**Task statement:** Show all lines of the listing that hold the word "imagery".

Extracted entries START

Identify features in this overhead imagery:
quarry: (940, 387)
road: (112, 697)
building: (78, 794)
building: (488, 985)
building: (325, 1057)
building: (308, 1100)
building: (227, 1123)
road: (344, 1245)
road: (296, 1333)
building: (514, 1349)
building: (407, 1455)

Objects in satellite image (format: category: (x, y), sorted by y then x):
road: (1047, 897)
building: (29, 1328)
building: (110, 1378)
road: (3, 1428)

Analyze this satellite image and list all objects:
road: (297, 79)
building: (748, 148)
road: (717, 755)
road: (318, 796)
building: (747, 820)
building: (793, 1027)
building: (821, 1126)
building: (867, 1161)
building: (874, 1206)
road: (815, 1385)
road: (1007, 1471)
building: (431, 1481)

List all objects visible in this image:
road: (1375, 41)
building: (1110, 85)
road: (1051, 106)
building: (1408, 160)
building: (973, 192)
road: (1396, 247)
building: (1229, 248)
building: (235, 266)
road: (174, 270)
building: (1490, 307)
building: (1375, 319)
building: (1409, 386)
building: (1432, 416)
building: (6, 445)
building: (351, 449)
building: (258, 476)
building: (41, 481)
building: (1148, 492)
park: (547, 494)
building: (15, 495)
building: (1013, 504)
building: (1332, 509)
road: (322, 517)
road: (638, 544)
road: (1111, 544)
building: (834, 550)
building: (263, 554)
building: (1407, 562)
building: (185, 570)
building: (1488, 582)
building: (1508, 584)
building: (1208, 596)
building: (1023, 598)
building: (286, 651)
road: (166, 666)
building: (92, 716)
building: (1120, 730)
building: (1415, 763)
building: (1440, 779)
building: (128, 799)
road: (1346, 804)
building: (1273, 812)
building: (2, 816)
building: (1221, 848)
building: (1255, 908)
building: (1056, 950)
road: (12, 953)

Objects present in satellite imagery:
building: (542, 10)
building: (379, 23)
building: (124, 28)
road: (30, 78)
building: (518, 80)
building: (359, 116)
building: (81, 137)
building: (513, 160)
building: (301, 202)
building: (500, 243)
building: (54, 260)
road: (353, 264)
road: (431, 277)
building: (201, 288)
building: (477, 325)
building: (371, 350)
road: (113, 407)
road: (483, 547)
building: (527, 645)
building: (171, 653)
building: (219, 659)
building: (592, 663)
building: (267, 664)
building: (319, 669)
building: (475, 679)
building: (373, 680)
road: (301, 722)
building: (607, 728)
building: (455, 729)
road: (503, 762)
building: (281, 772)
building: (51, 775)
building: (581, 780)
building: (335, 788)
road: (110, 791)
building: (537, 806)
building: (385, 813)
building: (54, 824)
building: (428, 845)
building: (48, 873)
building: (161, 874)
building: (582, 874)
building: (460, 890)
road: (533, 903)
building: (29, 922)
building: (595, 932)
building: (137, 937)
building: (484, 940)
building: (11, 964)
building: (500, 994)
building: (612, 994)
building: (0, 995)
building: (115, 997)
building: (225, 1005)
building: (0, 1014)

Extracted entries END

**Response:**
Identify features in this overhead imagery:
Objects present in satellite imagery:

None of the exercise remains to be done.